(Records contained in a dataset)
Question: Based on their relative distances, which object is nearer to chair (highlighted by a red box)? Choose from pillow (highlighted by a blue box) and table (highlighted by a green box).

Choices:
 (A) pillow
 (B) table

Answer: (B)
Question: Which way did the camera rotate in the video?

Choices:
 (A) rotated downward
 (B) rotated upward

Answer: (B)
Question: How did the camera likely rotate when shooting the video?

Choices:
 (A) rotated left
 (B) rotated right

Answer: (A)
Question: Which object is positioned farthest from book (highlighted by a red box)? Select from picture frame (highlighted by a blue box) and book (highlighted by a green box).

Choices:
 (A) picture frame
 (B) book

Description of the task → Locate each line in the records above that contains the string "frame", and copy every such line. The match is case-sensitive.

Answer →
Question: Which object is positioned farthest from book (highlighted by a red box)? Select from picture frame (highlighted by a blue box) and book (highlighted by a green box).
 (A) picture frame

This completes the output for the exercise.